## Required action
Could you retype every line below exactly, omitting the images?

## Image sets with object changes

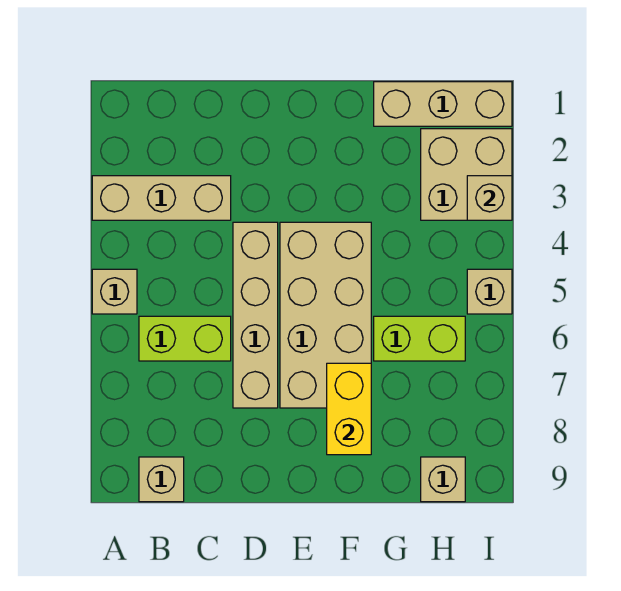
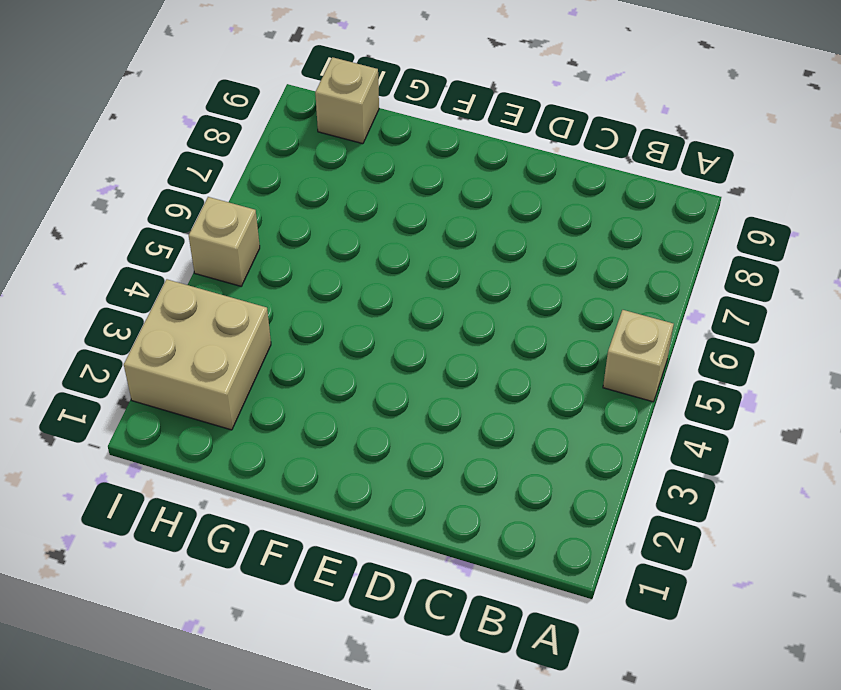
none -> tan brick A3:C3 level 1
none -> lime brick B6:C6 level 1
none -> tan brick B9 level 1

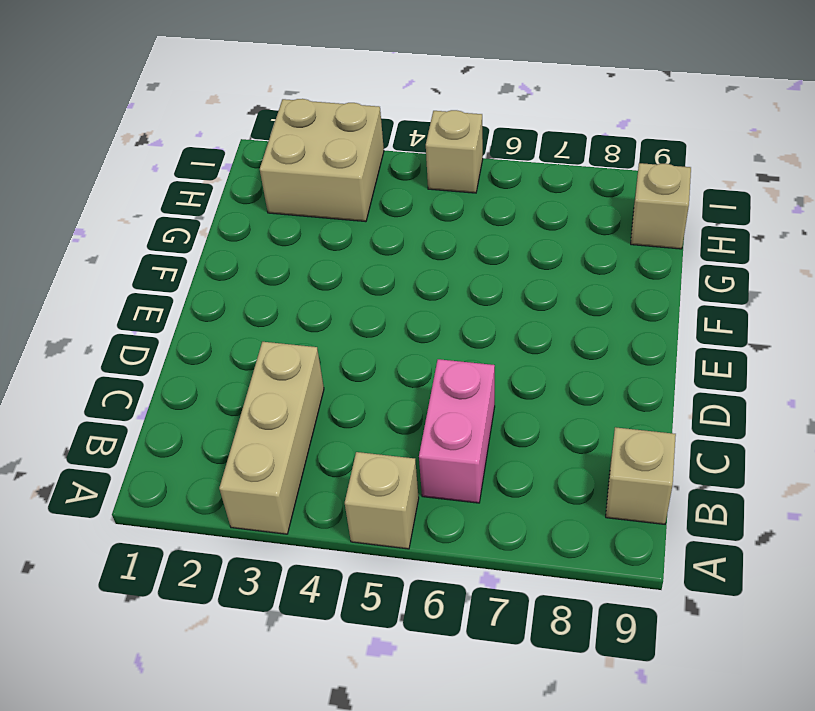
pink brick B6:C6 level 1 -> lime brick B6:C6 level 1
none -> tan brick D4:D7 level 1
none -> tan brick E4:F7 level 1
none -> tan brick G1:I1 level 1

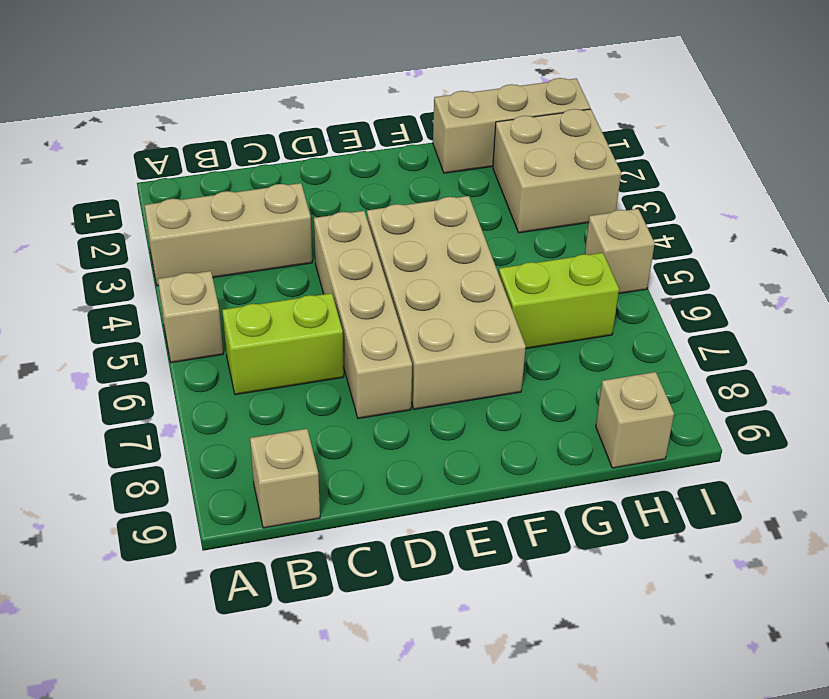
none -> yellow brick F7:F8 level 2
none -> tan brick I3 level 2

## Expected answer
none -> tan brick A3:C3 level 1
none -> lime brick B6:C6 level 1
none -> tan brick B9 level 1

pink brick B6:C6 level 1 -> lime brick B6:C6 level 1
none -> tan brick D4:D7 level 1
none -> tan brick E4:F7 level 1
none -> tan brick G1:I1 level 1

none -> yellow brick F7:F8 level 2
none -> tan brick I3 level 2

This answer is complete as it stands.